◆ The records ◆
·····

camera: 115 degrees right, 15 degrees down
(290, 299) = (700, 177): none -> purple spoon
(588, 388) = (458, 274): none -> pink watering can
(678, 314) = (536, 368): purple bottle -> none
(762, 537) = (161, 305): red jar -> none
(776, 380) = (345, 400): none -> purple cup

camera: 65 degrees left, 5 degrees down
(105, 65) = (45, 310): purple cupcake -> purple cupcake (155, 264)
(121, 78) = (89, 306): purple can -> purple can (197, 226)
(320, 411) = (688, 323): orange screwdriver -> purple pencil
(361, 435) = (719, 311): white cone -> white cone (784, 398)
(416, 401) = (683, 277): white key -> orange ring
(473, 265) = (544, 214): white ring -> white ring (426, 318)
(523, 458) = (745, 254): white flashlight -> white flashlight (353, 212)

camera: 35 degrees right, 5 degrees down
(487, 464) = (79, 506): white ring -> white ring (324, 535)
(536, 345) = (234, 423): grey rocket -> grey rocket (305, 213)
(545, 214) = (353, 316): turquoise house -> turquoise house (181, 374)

·····

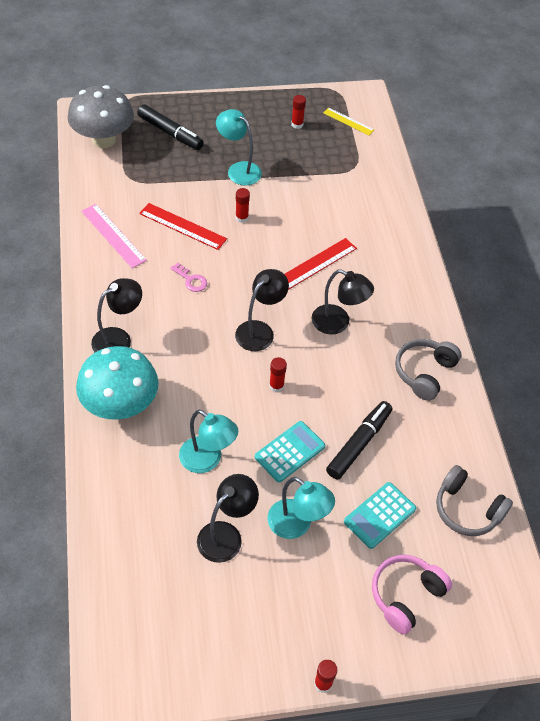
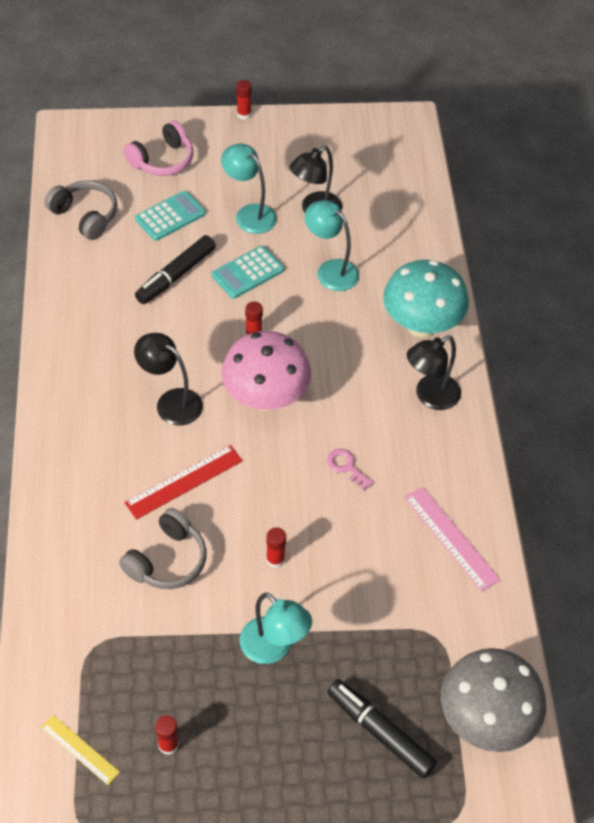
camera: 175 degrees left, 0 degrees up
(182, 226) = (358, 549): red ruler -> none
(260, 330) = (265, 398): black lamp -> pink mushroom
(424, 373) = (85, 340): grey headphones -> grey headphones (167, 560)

·····

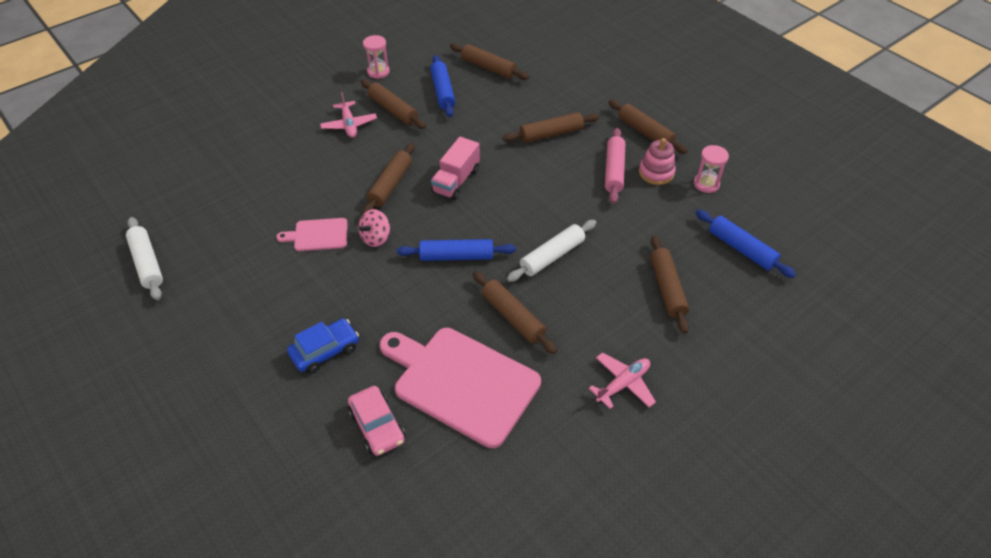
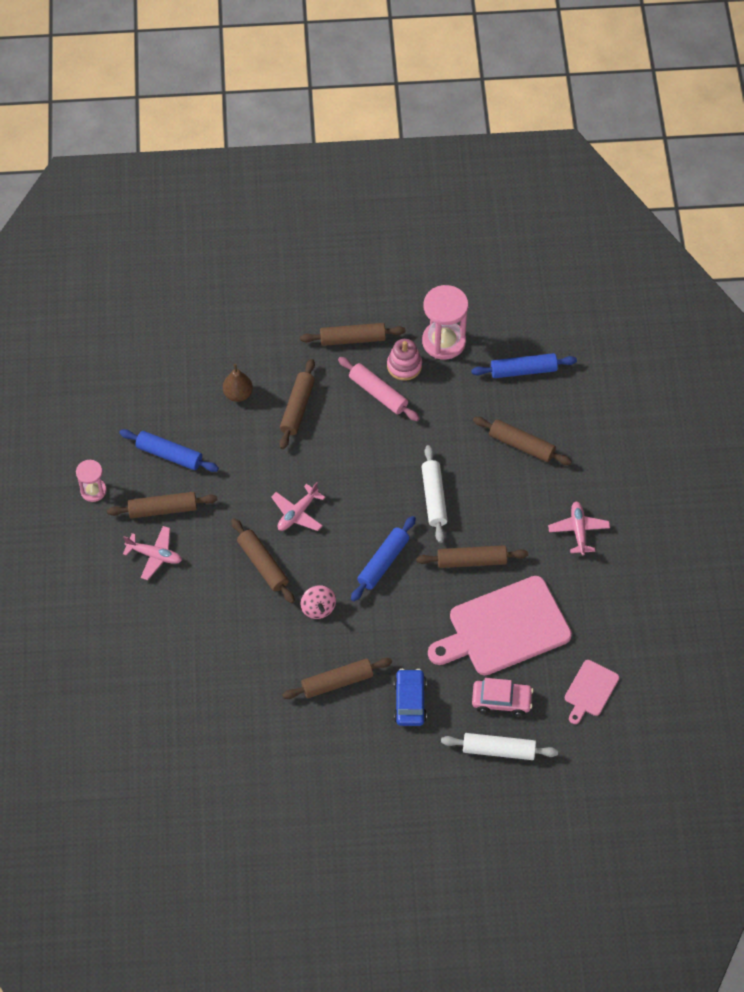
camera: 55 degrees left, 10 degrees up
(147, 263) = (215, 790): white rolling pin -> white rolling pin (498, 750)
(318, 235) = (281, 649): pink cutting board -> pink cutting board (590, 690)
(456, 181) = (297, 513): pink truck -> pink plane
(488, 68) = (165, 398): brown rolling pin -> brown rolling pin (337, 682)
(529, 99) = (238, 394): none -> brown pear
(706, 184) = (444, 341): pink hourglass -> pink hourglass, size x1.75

·····

◆ Exercise objective ◆
Look above for the line holding "(588, 388) = (458, 274): none" and the line holding "(545, 214) = (353, 316): turquoise". Retype both, and every line between them, word for word and nothing else.

◆ Task result ◆
(588, 388) = (458, 274): none -> pink watering can
(678, 314) = (536, 368): purple bottle -> none
(762, 537) = (161, 305): red jar -> none
(776, 380) = (345, 400): none -> purple cup

camera: 65 degrees left, 5 degrees down
(105, 65) = (45, 310): purple cupcake -> purple cupcake (155, 264)
(121, 78) = (89, 306): purple can -> purple can (197, 226)
(320, 411) = (688, 323): orange screwdriver -> purple pencil
(361, 435) = (719, 311): white cone -> white cone (784, 398)
(416, 401) = (683, 277): white key -> orange ring
(473, 265) = (544, 214): white ring -> white ring (426, 318)
(523, 458) = (745, 254): white flashlight -> white flashlight (353, 212)

camera: 35 degrees right, 5 degrees down
(487, 464) = (79, 506): white ring -> white ring (324, 535)
(536, 345) = (234, 423): grey rocket -> grey rocket (305, 213)
(545, 214) = (353, 316): turquoise house -> turquoise house (181, 374)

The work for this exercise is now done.